**TASK DETAILS**
Would you restate the entries below exactly, keeping every line?

________________________

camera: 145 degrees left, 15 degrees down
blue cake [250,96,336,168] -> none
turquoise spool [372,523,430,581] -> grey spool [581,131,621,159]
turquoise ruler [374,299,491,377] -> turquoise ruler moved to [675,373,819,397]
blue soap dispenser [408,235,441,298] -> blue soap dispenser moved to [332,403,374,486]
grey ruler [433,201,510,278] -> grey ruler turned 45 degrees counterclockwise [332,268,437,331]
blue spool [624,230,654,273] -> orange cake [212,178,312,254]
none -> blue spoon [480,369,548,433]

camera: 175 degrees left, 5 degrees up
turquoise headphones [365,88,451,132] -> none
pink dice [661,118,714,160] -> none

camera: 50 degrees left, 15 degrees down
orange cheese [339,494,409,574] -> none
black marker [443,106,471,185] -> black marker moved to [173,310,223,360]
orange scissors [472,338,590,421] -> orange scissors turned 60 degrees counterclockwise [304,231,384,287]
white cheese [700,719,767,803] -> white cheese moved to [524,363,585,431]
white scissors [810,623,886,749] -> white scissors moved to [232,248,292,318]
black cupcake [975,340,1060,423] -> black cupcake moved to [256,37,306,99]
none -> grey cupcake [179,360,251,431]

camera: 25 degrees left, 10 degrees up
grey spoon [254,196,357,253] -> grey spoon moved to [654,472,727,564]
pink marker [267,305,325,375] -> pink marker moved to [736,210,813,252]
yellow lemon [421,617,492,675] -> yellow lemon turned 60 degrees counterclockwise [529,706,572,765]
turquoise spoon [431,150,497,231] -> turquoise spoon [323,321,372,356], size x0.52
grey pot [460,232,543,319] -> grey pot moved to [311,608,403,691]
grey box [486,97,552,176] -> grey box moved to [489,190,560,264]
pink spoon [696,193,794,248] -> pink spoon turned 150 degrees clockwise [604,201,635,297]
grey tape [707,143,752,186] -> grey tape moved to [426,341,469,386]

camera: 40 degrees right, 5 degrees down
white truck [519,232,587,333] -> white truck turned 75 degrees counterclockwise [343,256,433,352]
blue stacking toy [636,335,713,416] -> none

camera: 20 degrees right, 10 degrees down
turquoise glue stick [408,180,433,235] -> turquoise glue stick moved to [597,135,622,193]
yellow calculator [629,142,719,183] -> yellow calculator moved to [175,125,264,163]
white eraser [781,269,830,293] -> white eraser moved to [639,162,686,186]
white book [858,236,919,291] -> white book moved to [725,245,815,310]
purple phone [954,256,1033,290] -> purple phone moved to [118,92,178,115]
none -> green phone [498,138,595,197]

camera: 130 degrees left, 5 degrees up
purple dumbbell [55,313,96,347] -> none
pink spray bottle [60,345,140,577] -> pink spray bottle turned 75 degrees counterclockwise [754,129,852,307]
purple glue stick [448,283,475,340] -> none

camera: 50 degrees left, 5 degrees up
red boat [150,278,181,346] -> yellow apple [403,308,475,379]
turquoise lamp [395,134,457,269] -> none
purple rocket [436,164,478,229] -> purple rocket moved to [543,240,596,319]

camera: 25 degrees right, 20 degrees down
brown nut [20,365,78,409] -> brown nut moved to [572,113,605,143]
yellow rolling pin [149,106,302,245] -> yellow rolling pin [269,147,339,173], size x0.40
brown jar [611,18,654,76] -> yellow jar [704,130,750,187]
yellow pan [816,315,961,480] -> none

________________________

**FINISHED TASK**
camera: 145 degrees left, 15 degrees down
blue cake [250,96,336,168] -> none
turquoise spool [372,523,430,581] -> grey spool [581,131,621,159]
turquoise ruler [374,299,491,377] -> turquoise ruler moved to [675,373,819,397]
blue soap dispenser [408,235,441,298] -> blue soap dispenser moved to [332,403,374,486]
grey ruler [433,201,510,278] -> grey ruler turned 45 degrees counterclockwise [332,268,437,331]
blue spool [624,230,654,273] -> orange cake [212,178,312,254]
none -> blue spoon [480,369,548,433]

camera: 175 degrees left, 5 degrees up
turquoise headphones [365,88,451,132] -> none
pink dice [661,118,714,160] -> none

camera: 50 degrees left, 15 degrees down
orange cheese [339,494,409,574] -> none
black marker [443,106,471,185] -> black marker moved to [173,310,223,360]
orange scissors [472,338,590,421] -> orange scissors turned 60 degrees counterclockwise [304,231,384,287]
white cheese [700,719,767,803] -> white cheese moved to [524,363,585,431]
white scissors [810,623,886,749] -> white scissors moved to [232,248,292,318]
black cupcake [975,340,1060,423] -> black cupcake moved to [256,37,306,99]
none -> grey cupcake [179,360,251,431]

camera: 25 degrees left, 10 degrees up
grey spoon [254,196,357,253] -> grey spoon moved to [654,472,727,564]
pink marker [267,305,325,375] -> pink marker moved to [736,210,813,252]
yellow lemon [421,617,492,675] -> yellow lemon turned 60 degrees counterclockwise [529,706,572,765]
turquoise spoon [431,150,497,231] -> turquoise spoon [323,321,372,356], size x0.52
grey pot [460,232,543,319] -> grey pot moved to [311,608,403,691]
grey box [486,97,552,176] -> grey box moved to [489,190,560,264]
pink spoon [696,193,794,248] -> pink spoon turned 150 degrees clockwise [604,201,635,297]
grey tape [707,143,752,186] -> grey tape moved to [426,341,469,386]

camera: 40 degrees right, 5 degrees down
white truck [519,232,587,333] -> white truck turned 75 degrees counterclockwise [343,256,433,352]
blue stacking toy [636,335,713,416] -> none

camera: 20 degrees right, 10 degrees down
turquoise glue stick [408,180,433,235] -> turquoise glue stick moved to [597,135,622,193]
yellow calculator [629,142,719,183] -> yellow calculator moved to [175,125,264,163]
white eraser [781,269,830,293] -> white eraser moved to [639,162,686,186]
white book [858,236,919,291] -> white book moved to [725,245,815,310]
purple phone [954,256,1033,290] -> purple phone moved to [118,92,178,115]
none -> green phone [498,138,595,197]

camera: 130 degrees left, 5 degrees up
purple dumbbell [55,313,96,347] -> none
pink spray bottle [60,345,140,577] -> pink spray bottle turned 75 degrees counterclockwise [754,129,852,307]
purple glue stick [448,283,475,340] -> none

camera: 50 degrees left, 5 degrees up
red boat [150,278,181,346] -> yellow apple [403,308,475,379]
turquoise lamp [395,134,457,269] -> none
purple rocket [436,164,478,229] -> purple rocket moved to [543,240,596,319]

camera: 25 degrees right, 20 degrees down
brown nut [20,365,78,409] -> brown nut moved to [572,113,605,143]
yellow rolling pin [149,106,302,245] -> yellow rolling pin [269,147,339,173], size x0.40
brown jar [611,18,654,76] -> yellow jar [704,130,750,187]
yellow pan [816,315,961,480] -> none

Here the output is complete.